### Task inputs
Start of Block

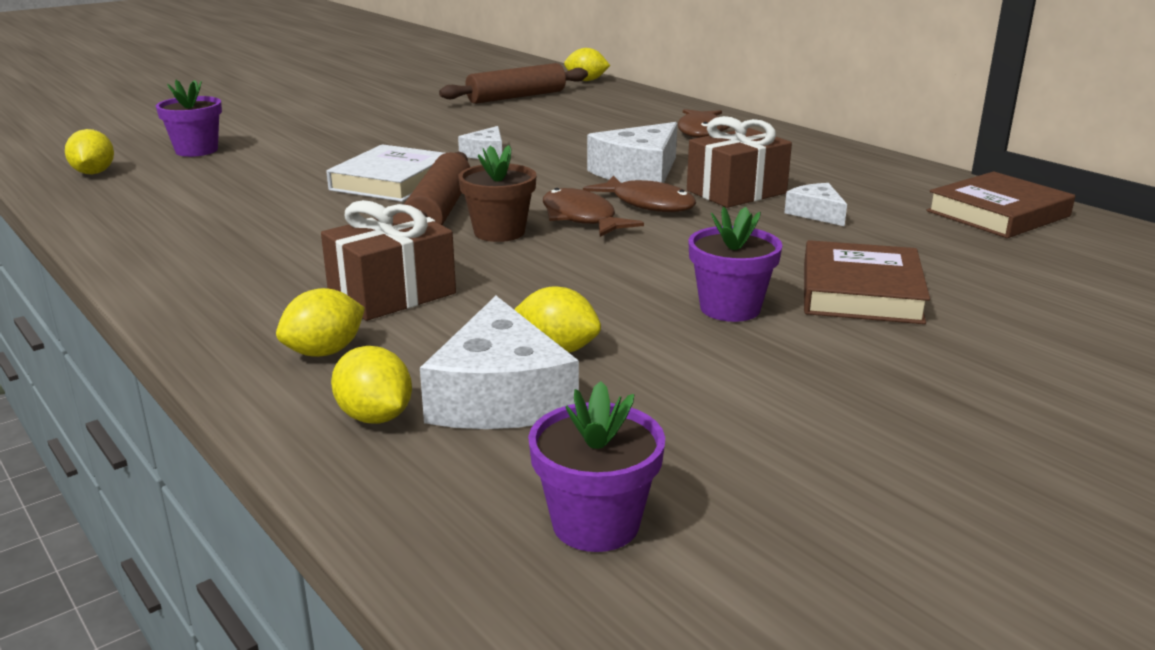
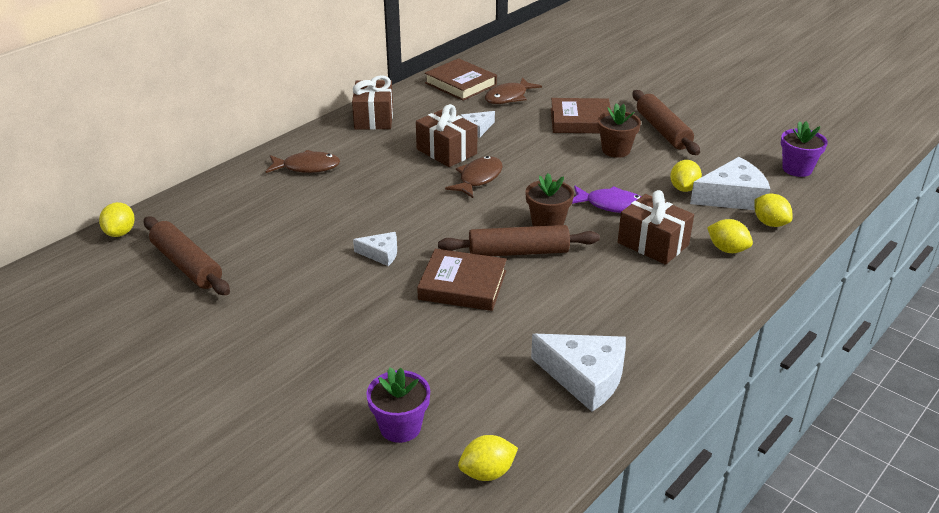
camera: 100 degrees left, 10 degrees up
(375, 417) = (770, 223): yellow lemon -> yellow lemon turned 75 degrees counterclockwise
(392, 181) = (462, 285): white book -> brown book
(528, 279) = (611, 205): none -> purple fish
(581, 218) = (512, 198): brown fish -> brown fish (508, 97)
(639, 172) = (415, 185): white cheese -> white cheese (585, 377)
(730, 308) = (616, 150): purple flower pot -> brown flower pot
(822, 370) = (662, 131): none -> brown rolling pin
(845, 160) = (374, 118): none -> brown gift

End of Block

### What you have to do
Go through the records line by line, and copy each line that holds the string "brown".

### Solution to this task
(392, 181) = (462, 285): white book -> brown book
(581, 218) = (512, 198): brown fish -> brown fish (508, 97)
(730, 308) = (616, 150): purple flower pot -> brown flower pot
(822, 370) = (662, 131): none -> brown rolling pin
(845, 160) = (374, 118): none -> brown gift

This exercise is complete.